§ **Dataset entries**

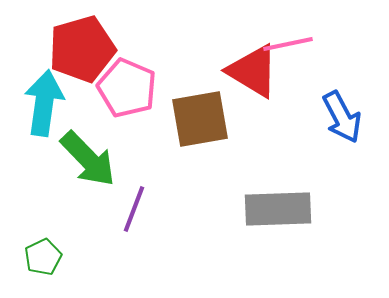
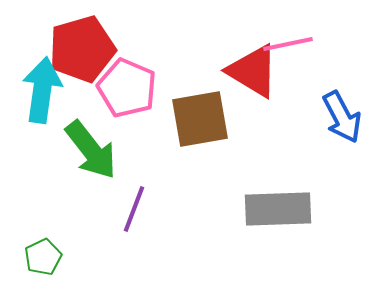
cyan arrow: moved 2 px left, 13 px up
green arrow: moved 3 px right, 9 px up; rotated 6 degrees clockwise
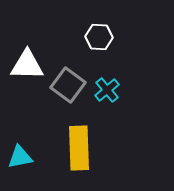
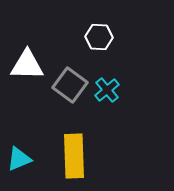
gray square: moved 2 px right
yellow rectangle: moved 5 px left, 8 px down
cyan triangle: moved 1 px left, 2 px down; rotated 12 degrees counterclockwise
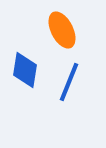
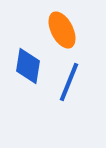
blue diamond: moved 3 px right, 4 px up
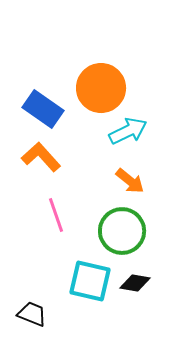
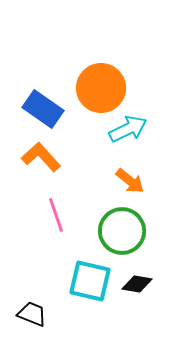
cyan arrow: moved 2 px up
black diamond: moved 2 px right, 1 px down
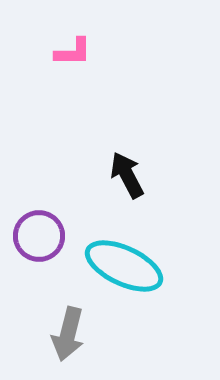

§ **Task details**
Repeat the records above word for word. Pictures stay out of the copy.

§ **Answer section**
cyan arrow: moved 2 px left, 13 px up
green arrow: moved 3 px right, 9 px up; rotated 6 degrees clockwise
gray square: moved 2 px right
yellow rectangle: moved 5 px left, 8 px down
cyan triangle: moved 1 px left, 2 px down; rotated 12 degrees counterclockwise
blue diamond: moved 3 px right, 4 px up
cyan arrow: moved 2 px up
black diamond: moved 2 px right, 1 px down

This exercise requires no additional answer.